■ **Goal of the exercise**: If a record holds a picture, drop the picture and copy everything else exactly.

□ □ □ □ □ □ □

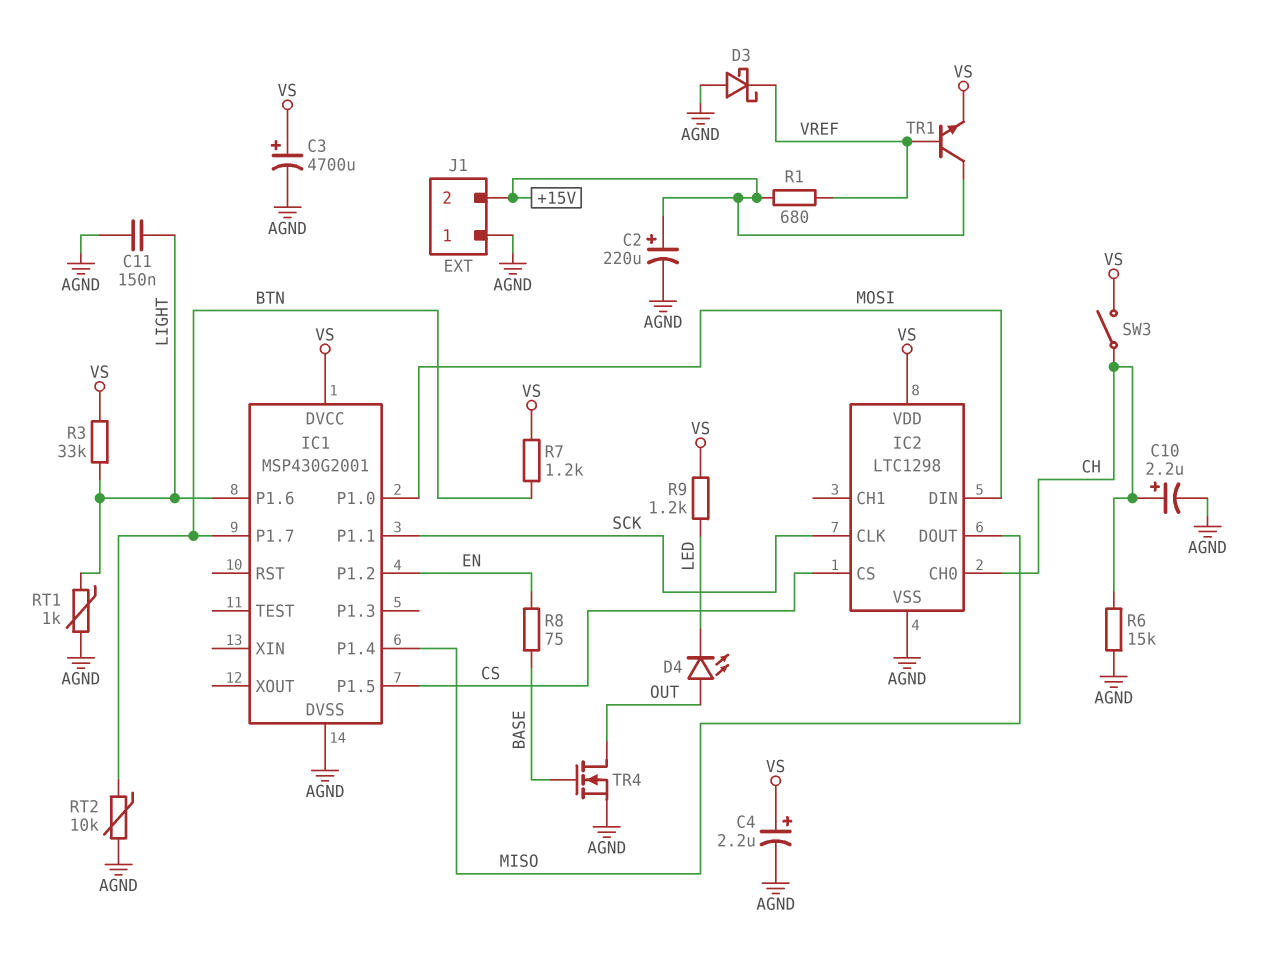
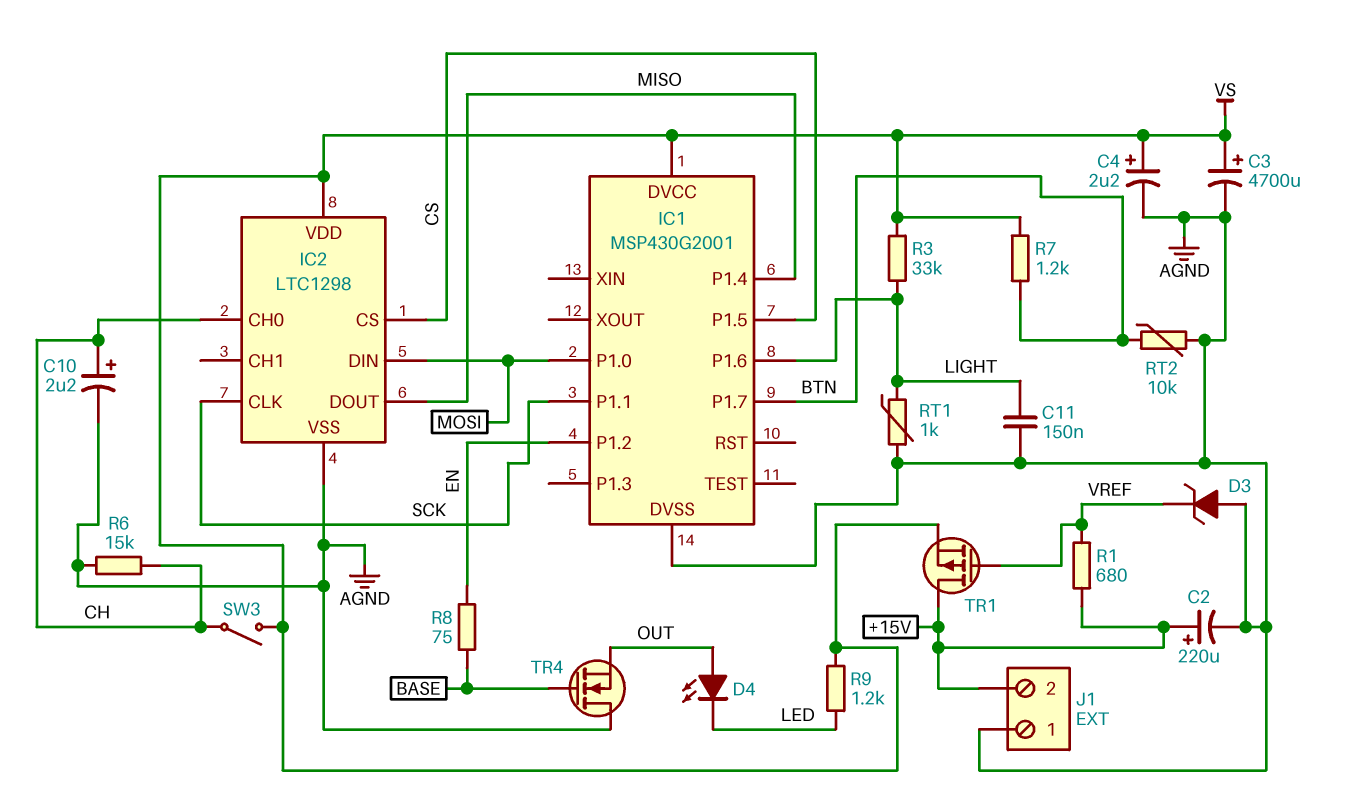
D3: schottky (A AGND, K VREF) -> zener (A AGND, K VREF)
TR1: NPN (B VREF, C +15V, E VS) -> PMOS (G VREF, D +15V, S VS)
TR4: NMOS (G BASE, D OUT, S AGND) -> NMOS (G BASE, D AGND, S OUT)

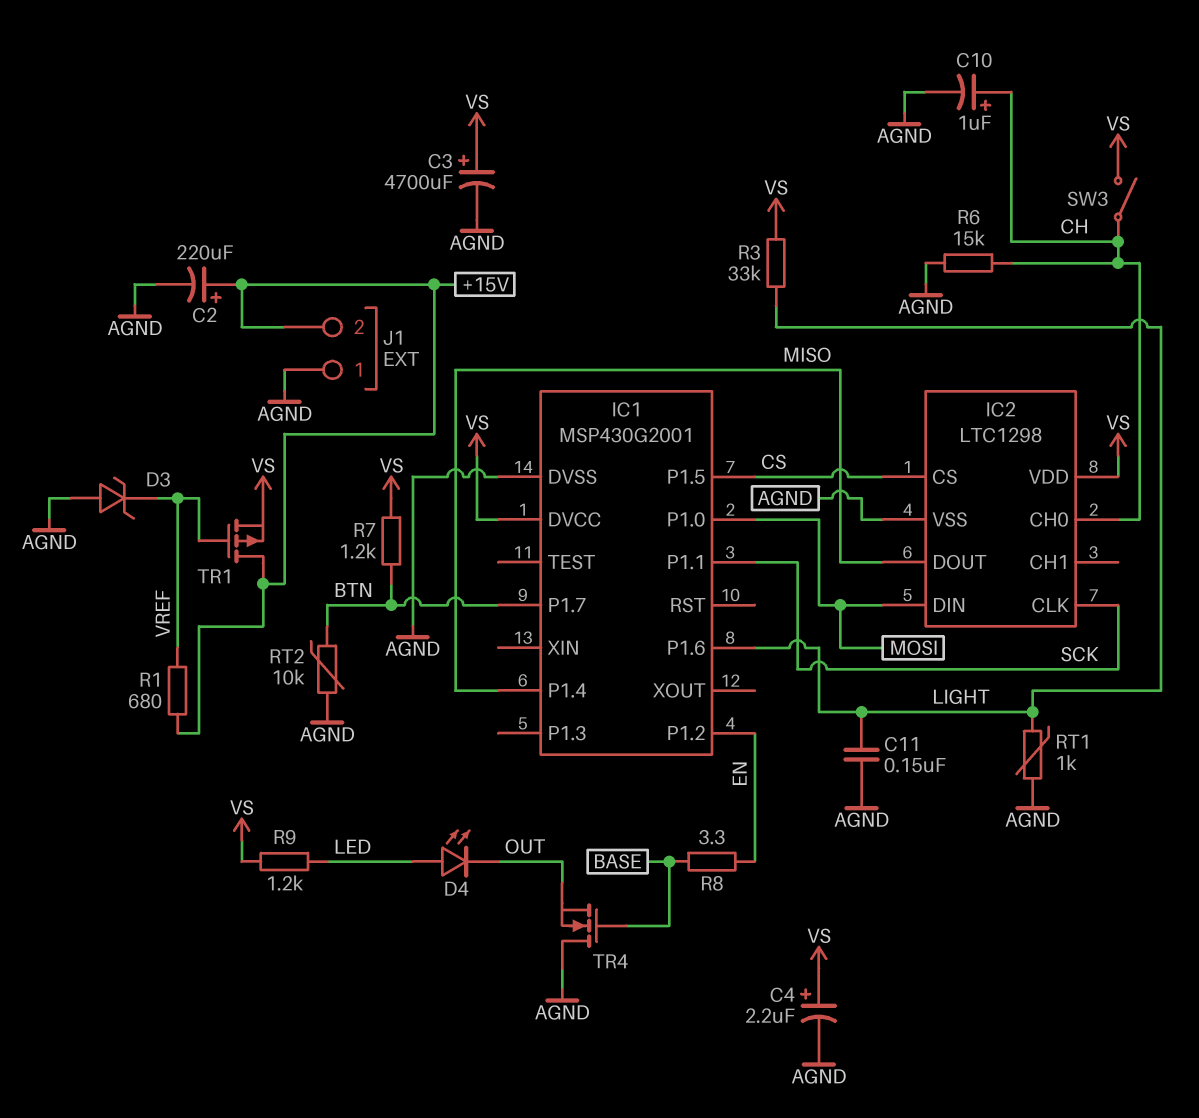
C10: 2.2uF (plus CH, minus AGND) -> 1uF (plus CH, minus AGND)
D4: LED (A OUT, K LED) -> LED (A LED, K OUT)
R8: 75 (BASE, EN) -> 3.3 (BASE, EN)

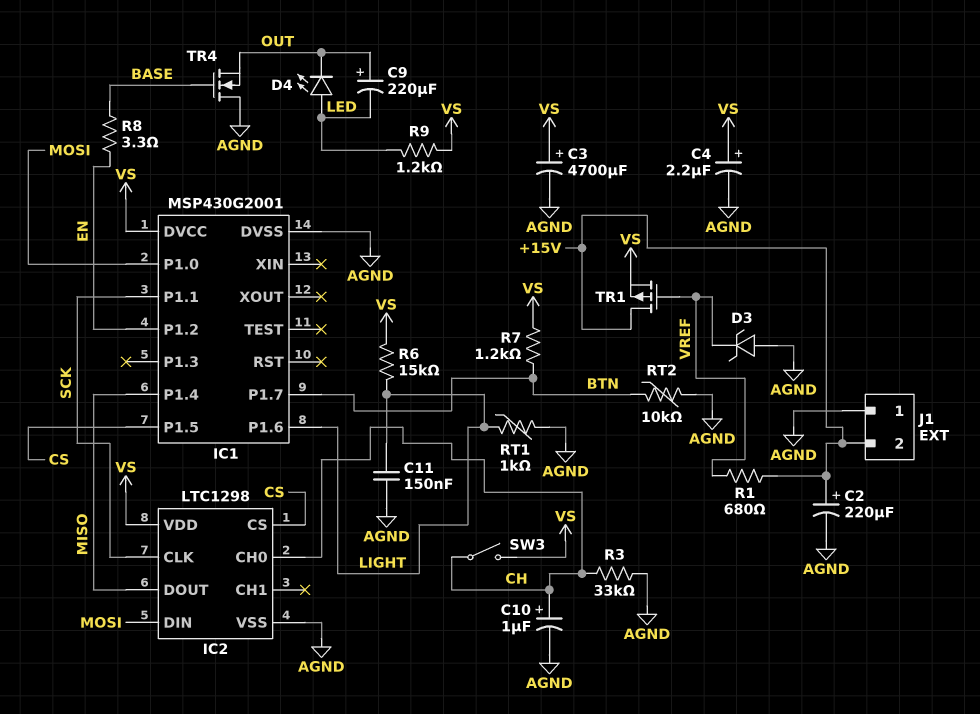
C9: none -> 220uF (plus OUT, minus LED)
R3: 33k (LIGHT, VS) -> 33k (AGND, CH)
R6: 15k (AGND, CH) -> 15k (LIGHT, VS)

□ □ □ □ □ □ □

■ **Solution for this exercise**:
D3: schottky (A AGND, K VREF) -> zener (A AGND, K VREF)
TR1: NPN (B VREF, C +15V, E VS) -> PMOS (G VREF, D +15V, S VS)
TR4: NMOS (G BASE, D OUT, S AGND) -> NMOS (G BASE, D AGND, S OUT)

C10: 2.2uF (plus CH, minus AGND) -> 1uF (plus CH, minus AGND)
D4: LED (A OUT, K LED) -> LED (A LED, K OUT)
R8: 75 (BASE, EN) -> 3.3 (BASE, EN)

C9: none -> 220uF (plus OUT, minus LED)
R3: 33k (LIGHT, VS) -> 33k (AGND, CH)
R6: 15k (AGND, CH) -> 15k (LIGHT, VS)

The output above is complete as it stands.